• _Task requirements_: Leaving out all pictures, write out word for word the lines from the one containing "(194, 330) = (115, 206): turquoise" to the end of the data below.
[Opening Provided material section]
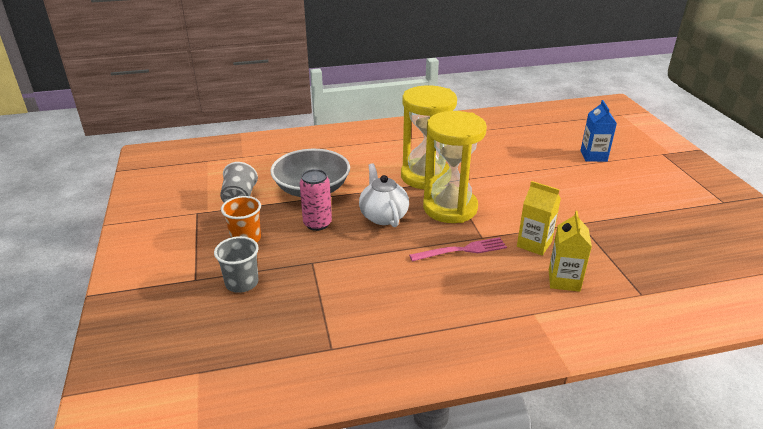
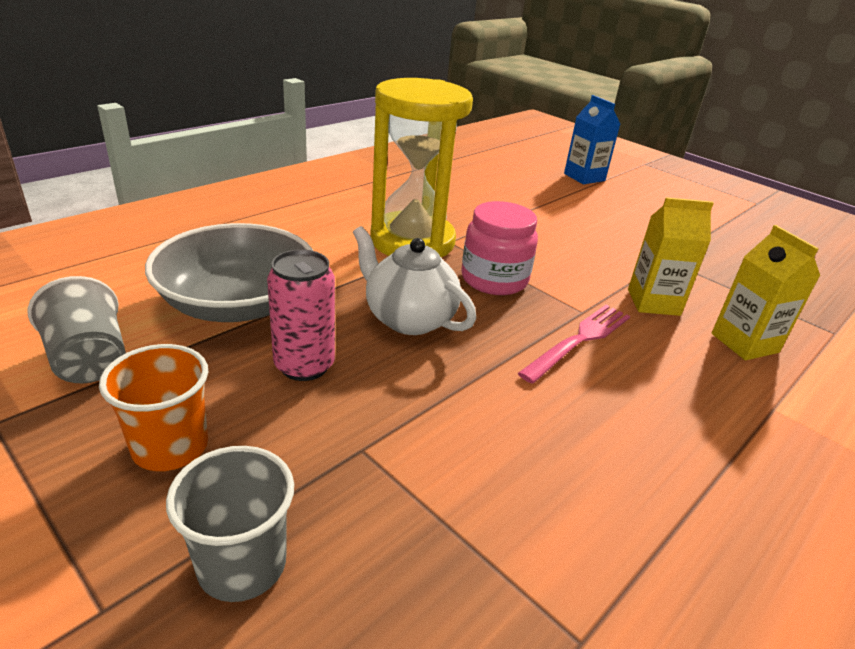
camera: 35 degrees left, 0 degrees up
(450, 208) = (494, 279): yellow hourglass -> pink jar

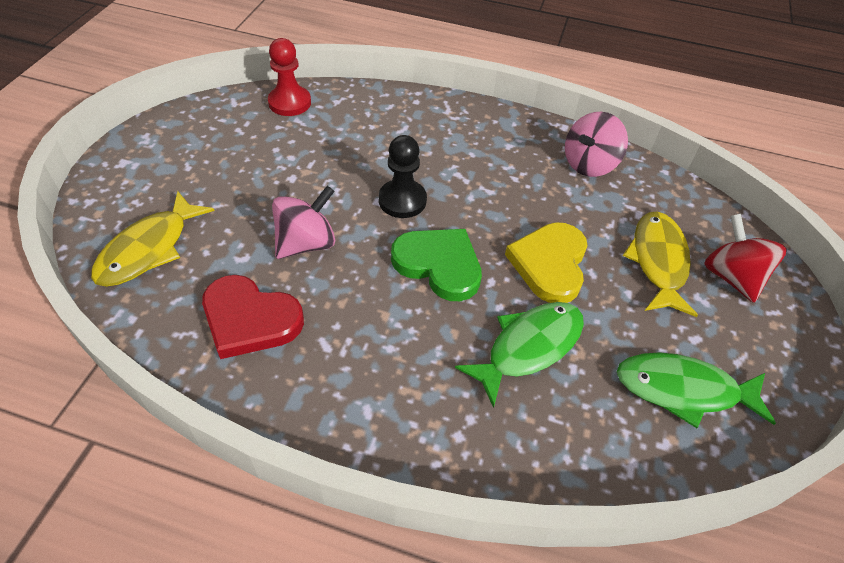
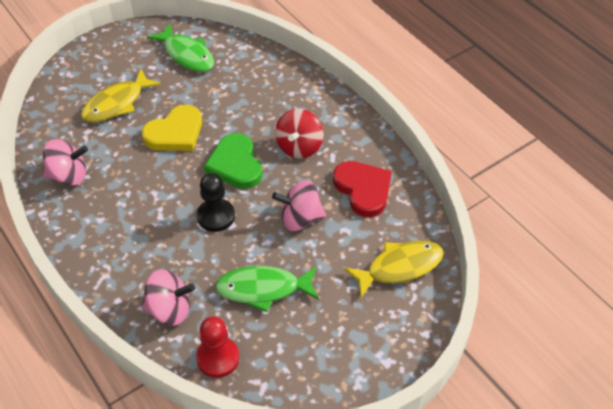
camera: 140 degrees left, 0 degrees up
(364, 113) = (169, 309): none -> pink spinning top
(528, 347) = (234, 103): green fish -> green fish (263, 289)
(731, 277) = (92, 78): red spinning top -> red spinning top (299, 147)

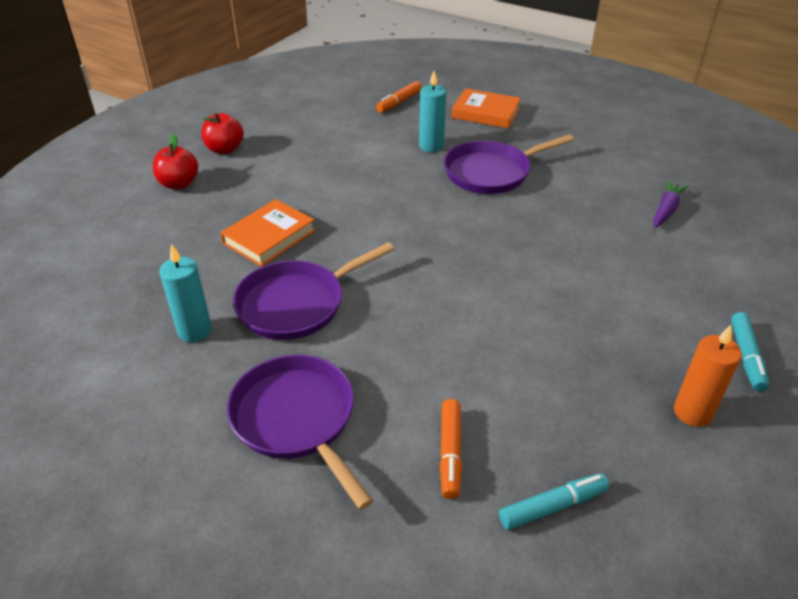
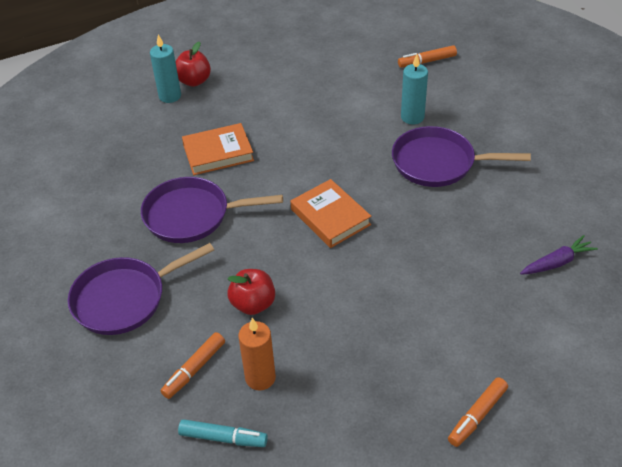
camera: 35 degrees right, 5 degrees up
(194, 330) = (115, 206): turquoise candle -> turquoise candle (170, 96)
(225, 149) = (249, 61): red apple -> red apple (253, 304)
(297, 419) = (124, 299): purple pan -> purple pan turned 120 degrees counterclockwise
(486, 113) = (494, 100): orange book -> orange book (330, 217)
(692, 412) = (385, 432): orange candle -> orange candle (260, 378)
(746, 357) = (477, 416): turquoise marker -> orange marker

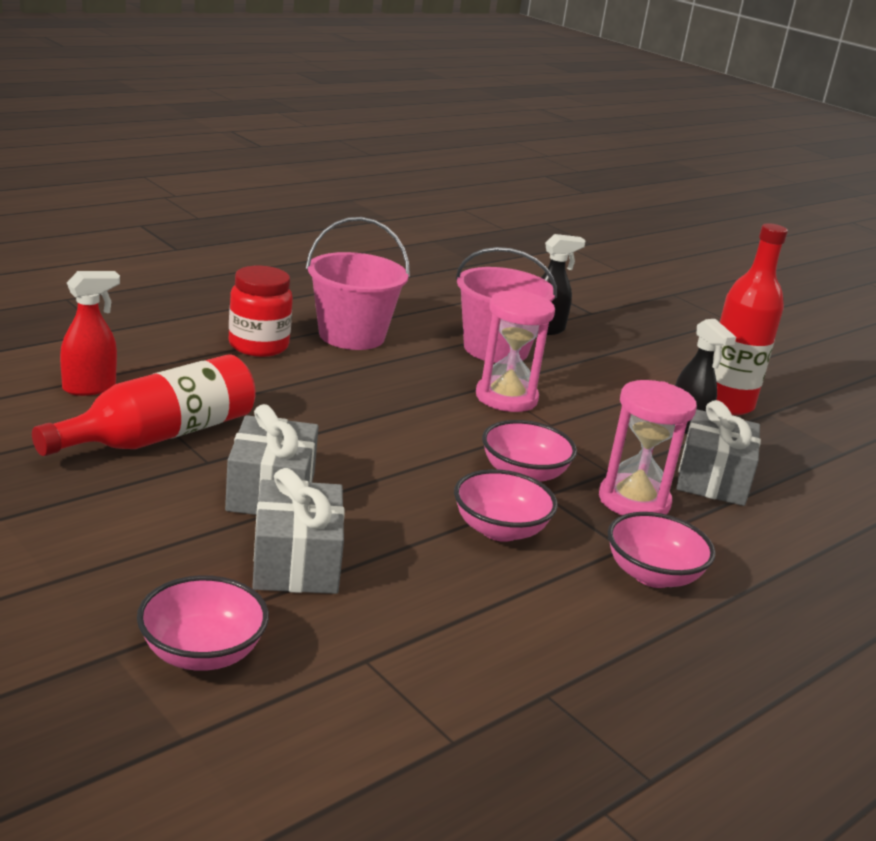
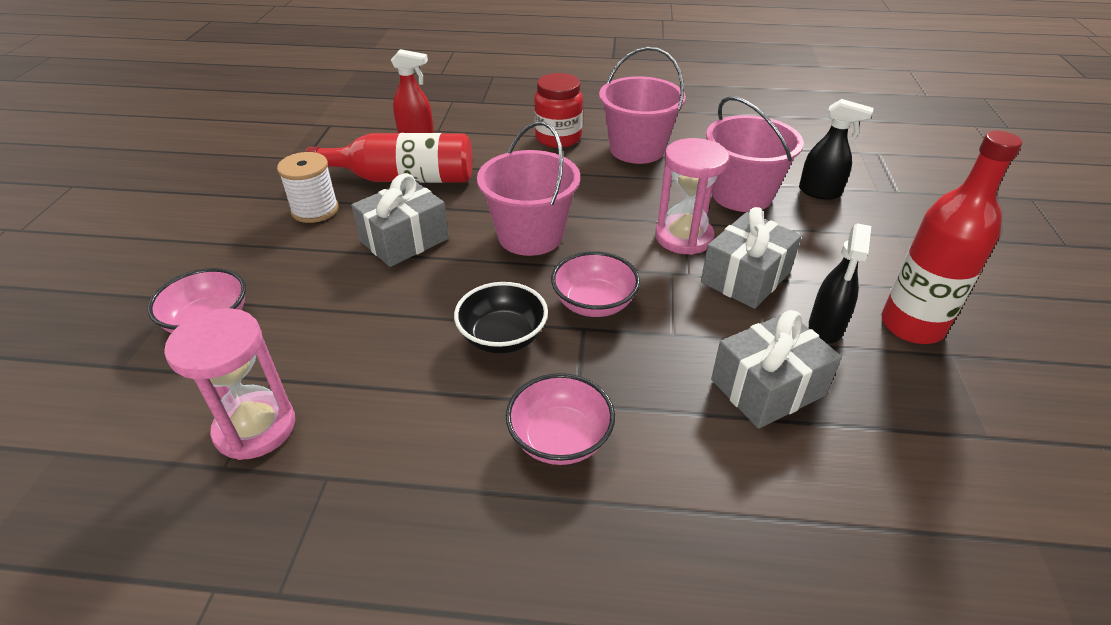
camera: 50 degrees right, 15 degrees up
(111, 503) = (315, 210): none -> white spool
(296, 562) = (342, 293): grey gift -> grey gift (745, 277)
(384, 442) = (530, 236): none -> pink bucket
(500, 530) = (502, 337): pink bowl -> black bowl
(634, 501) = (652, 369): pink hourglass -> pink hourglass (255, 428)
[Closing Provided material section]
• _Solution to this problem_:
(194, 330) = (115, 206): turquoise candle -> turquoise candle (170, 96)
(225, 149) = (249, 61): red apple -> red apple (253, 304)
(297, 419) = (124, 299): purple pan -> purple pan turned 120 degrees counterclockwise
(486, 113) = (494, 100): orange book -> orange book (330, 217)
(692, 412) = (385, 432): orange candle -> orange candle (260, 378)
(746, 357) = (477, 416): turquoise marker -> orange marker

camera: 50 degrees right, 15 degrees up
(111, 503) = (315, 210): none -> white spool
(296, 562) = (342, 293): grey gift -> grey gift (745, 277)
(384, 442) = (530, 236): none -> pink bucket
(500, 530) = (502, 337): pink bowl -> black bowl
(634, 501) = (652, 369): pink hourglass -> pink hourglass (255, 428)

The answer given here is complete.